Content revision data
---
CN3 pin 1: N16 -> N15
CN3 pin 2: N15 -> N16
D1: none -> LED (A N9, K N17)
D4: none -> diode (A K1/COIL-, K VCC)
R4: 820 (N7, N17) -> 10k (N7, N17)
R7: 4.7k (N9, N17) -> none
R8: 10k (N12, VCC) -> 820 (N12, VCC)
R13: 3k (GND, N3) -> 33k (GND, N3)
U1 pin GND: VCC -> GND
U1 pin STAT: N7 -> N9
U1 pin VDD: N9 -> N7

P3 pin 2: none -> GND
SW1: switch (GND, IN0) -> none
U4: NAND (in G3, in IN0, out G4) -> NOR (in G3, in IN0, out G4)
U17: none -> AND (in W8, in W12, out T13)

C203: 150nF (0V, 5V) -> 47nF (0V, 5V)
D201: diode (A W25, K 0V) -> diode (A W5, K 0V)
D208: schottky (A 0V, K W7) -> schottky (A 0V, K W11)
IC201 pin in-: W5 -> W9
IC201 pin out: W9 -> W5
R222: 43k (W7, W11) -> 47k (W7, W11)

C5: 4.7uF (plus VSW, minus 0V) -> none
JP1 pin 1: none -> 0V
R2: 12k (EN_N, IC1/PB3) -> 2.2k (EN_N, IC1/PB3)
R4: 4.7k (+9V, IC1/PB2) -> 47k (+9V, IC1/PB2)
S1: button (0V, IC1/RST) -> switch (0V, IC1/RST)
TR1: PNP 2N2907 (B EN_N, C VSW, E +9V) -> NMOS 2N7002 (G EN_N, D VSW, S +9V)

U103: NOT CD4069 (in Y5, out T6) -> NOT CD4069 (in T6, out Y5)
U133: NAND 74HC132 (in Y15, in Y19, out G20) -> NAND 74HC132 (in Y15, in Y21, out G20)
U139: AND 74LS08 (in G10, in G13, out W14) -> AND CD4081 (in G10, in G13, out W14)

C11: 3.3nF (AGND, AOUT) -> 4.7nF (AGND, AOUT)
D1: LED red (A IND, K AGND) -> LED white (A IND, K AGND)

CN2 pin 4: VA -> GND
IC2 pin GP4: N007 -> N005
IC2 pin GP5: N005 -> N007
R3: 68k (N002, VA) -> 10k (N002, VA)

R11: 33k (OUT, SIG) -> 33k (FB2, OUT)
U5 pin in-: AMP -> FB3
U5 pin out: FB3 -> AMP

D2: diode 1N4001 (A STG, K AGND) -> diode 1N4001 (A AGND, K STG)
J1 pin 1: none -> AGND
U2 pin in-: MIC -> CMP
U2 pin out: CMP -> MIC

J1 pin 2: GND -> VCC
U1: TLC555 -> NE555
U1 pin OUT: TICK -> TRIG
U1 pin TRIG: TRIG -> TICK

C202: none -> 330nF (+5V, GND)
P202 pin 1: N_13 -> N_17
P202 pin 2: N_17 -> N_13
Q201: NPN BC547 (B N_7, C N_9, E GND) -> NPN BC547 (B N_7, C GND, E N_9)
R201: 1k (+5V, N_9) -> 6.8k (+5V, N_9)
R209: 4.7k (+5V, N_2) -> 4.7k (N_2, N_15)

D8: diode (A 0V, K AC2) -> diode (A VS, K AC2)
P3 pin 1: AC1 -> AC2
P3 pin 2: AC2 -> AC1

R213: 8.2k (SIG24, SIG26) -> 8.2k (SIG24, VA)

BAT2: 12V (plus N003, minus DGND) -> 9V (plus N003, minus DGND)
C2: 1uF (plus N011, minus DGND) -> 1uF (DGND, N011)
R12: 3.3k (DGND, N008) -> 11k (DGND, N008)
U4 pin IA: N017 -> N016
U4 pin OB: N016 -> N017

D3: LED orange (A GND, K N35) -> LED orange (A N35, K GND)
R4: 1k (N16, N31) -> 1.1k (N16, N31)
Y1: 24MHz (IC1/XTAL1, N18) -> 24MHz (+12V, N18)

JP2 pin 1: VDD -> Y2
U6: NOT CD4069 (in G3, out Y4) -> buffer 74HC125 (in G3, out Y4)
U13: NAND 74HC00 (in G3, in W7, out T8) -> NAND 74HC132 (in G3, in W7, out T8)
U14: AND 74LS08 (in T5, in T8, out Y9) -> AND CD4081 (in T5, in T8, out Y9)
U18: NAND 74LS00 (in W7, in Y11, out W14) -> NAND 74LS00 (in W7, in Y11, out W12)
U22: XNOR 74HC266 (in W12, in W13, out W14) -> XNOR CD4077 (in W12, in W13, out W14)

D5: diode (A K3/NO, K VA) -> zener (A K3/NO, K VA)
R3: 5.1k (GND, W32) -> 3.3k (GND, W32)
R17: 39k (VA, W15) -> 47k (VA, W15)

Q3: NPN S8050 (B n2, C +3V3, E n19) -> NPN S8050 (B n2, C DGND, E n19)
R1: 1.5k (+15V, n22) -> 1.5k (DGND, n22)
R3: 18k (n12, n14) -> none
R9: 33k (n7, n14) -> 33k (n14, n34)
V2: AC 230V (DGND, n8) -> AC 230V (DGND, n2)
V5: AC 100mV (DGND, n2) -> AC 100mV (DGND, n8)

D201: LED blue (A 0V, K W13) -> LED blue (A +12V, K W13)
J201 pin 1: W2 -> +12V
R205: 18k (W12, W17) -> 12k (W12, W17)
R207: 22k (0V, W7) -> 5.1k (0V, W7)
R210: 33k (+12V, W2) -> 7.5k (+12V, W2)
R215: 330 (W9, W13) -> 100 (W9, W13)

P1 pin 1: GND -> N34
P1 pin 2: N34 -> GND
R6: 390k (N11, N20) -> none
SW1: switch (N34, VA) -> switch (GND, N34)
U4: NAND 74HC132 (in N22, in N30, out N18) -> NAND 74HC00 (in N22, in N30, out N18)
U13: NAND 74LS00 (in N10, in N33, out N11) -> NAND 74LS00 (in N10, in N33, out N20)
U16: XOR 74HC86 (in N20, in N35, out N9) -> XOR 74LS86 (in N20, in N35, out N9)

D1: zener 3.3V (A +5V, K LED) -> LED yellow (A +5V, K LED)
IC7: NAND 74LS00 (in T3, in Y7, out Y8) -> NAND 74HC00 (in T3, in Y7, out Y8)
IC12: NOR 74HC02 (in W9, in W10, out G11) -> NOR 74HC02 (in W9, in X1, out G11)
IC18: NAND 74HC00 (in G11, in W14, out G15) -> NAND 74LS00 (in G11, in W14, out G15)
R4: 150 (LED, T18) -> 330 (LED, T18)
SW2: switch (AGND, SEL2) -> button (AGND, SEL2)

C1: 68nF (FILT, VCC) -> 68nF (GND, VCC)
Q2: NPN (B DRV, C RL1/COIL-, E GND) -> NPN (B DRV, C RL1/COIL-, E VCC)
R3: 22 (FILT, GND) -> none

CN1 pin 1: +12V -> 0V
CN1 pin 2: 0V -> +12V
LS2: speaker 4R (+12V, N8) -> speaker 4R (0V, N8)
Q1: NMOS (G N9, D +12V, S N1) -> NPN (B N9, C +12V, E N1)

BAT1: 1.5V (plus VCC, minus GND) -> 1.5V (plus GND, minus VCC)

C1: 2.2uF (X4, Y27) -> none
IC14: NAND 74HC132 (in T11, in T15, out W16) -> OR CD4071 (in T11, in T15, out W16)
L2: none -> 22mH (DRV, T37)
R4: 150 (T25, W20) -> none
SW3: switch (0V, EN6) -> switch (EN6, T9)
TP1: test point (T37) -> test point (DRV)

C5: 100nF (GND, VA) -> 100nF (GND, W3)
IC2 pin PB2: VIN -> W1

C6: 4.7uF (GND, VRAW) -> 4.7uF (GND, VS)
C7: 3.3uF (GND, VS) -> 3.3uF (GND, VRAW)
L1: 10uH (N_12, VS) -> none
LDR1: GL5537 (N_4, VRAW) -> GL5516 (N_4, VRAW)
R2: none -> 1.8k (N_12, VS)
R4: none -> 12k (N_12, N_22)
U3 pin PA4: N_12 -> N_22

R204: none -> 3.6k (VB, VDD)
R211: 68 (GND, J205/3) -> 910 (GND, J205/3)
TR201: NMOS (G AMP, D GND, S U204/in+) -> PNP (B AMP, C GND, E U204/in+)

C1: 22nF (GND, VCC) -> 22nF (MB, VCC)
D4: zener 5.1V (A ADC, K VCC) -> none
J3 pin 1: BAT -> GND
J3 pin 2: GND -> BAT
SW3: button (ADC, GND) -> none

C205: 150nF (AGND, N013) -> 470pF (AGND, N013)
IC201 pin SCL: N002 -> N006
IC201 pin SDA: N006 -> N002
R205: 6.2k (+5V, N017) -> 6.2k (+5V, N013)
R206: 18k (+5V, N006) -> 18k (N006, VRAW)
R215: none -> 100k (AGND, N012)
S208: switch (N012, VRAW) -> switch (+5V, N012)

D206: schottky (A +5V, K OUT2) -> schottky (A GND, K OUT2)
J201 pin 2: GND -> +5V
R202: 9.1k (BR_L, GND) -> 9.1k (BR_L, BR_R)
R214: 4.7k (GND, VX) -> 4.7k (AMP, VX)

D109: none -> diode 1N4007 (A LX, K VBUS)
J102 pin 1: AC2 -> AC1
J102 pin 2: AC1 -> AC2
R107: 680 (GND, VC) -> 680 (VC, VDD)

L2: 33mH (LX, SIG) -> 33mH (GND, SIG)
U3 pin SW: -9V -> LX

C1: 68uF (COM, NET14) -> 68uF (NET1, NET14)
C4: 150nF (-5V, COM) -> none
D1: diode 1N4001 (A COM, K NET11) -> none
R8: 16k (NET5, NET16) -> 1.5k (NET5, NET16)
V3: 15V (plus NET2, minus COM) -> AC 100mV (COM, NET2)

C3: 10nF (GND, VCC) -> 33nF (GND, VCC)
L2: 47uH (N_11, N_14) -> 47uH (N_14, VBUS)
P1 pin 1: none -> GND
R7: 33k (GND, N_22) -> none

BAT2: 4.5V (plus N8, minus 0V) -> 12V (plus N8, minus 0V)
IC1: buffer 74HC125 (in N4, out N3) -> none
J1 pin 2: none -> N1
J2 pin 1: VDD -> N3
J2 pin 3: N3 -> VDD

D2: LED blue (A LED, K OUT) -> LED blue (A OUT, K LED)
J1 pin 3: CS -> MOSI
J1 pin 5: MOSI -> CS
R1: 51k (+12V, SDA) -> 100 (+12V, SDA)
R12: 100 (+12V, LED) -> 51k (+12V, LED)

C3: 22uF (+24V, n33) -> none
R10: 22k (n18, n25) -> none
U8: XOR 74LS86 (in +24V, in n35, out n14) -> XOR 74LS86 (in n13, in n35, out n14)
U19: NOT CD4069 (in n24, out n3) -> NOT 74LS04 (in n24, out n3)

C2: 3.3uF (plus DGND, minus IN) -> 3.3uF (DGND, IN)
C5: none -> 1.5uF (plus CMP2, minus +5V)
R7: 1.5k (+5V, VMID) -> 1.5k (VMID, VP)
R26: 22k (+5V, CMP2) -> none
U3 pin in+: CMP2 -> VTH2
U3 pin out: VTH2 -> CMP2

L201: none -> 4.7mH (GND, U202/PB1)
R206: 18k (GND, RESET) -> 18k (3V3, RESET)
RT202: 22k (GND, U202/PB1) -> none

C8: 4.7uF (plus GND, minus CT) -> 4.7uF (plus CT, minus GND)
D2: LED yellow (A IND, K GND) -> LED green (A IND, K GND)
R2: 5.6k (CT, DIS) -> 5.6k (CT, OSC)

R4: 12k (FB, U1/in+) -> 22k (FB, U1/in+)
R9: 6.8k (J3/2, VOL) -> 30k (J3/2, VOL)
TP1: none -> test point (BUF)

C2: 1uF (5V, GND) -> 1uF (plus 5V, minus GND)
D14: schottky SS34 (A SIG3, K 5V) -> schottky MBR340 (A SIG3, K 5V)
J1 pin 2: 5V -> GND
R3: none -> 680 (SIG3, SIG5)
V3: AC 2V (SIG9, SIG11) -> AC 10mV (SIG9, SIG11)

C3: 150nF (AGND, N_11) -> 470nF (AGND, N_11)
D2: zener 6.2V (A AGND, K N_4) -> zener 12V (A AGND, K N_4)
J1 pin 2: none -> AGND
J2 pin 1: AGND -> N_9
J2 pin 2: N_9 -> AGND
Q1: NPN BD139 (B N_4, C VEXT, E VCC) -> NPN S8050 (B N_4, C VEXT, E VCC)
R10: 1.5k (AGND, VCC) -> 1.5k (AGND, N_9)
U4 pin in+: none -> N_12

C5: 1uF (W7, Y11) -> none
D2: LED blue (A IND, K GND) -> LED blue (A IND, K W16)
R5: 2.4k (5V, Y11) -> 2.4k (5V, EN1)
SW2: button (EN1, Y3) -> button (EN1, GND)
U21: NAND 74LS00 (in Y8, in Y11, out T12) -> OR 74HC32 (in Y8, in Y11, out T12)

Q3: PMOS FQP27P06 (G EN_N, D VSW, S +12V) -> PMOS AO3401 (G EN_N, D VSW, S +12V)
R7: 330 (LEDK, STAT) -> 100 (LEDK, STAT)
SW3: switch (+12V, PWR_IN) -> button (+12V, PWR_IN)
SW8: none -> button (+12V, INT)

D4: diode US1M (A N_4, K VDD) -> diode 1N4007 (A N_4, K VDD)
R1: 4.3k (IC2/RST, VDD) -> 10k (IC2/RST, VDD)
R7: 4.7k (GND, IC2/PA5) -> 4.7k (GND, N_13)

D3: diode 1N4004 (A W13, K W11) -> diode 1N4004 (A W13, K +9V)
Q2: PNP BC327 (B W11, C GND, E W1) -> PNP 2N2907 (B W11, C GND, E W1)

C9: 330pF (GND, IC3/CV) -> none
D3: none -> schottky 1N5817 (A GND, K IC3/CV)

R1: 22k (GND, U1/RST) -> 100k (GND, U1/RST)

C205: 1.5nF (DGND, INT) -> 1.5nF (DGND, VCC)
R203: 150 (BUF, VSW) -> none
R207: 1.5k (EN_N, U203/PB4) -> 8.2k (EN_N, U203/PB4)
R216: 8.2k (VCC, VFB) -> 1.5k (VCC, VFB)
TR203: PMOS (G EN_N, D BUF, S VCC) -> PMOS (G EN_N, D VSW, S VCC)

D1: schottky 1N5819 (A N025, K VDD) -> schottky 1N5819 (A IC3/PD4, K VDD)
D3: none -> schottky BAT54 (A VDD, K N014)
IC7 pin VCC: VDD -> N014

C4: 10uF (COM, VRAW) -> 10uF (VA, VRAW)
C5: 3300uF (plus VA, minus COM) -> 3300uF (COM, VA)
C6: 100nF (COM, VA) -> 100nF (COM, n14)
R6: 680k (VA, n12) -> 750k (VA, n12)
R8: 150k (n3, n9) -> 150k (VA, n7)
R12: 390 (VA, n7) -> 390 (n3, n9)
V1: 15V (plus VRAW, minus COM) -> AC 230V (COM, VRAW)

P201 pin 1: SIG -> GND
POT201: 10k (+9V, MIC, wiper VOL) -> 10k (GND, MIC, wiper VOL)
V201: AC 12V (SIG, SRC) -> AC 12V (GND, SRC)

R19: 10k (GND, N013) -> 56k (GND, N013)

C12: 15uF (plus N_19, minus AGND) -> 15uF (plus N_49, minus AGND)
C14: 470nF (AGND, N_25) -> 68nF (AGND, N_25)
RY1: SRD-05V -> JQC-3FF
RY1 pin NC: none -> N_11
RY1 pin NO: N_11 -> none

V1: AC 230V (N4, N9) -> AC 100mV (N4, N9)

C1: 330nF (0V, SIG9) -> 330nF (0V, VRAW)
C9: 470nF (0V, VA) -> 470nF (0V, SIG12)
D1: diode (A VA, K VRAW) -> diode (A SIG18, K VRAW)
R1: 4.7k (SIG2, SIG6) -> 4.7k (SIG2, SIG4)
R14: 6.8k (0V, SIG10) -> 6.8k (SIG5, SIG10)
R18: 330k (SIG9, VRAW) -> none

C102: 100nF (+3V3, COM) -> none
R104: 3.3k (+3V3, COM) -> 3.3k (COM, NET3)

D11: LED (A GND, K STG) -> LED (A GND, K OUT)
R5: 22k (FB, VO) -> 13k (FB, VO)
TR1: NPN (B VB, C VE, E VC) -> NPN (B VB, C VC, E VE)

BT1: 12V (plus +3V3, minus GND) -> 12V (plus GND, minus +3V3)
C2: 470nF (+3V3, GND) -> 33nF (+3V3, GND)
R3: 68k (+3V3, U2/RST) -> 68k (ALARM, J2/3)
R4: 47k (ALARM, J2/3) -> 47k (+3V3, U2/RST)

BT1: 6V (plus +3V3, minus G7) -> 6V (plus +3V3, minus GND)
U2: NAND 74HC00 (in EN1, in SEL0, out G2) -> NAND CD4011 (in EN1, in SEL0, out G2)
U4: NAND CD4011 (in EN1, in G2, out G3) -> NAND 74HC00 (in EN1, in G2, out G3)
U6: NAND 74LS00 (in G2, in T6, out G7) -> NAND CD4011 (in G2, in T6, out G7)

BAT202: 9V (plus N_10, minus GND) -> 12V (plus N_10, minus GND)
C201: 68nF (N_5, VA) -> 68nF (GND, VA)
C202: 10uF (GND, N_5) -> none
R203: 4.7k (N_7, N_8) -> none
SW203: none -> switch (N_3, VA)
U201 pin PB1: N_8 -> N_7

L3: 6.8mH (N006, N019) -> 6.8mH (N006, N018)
---
• EXERCISE PROMPT
If the string "NMOS" appears in a line of the entries, report the line.

• EXERCISE ANSWER
TR1: PNP 2N2907 (B EN_N, C VSW, E +9V) -> NMOS 2N7002 (G EN_N, D VSW, S +9V)
Q1: NMOS (G N9, D +12V, S N1) -> NPN (B N9, C +12V, E N1)
TR201: NMOS (G AMP, D GND, S U204/in+) -> PNP (B AMP, C GND, E U204/in+)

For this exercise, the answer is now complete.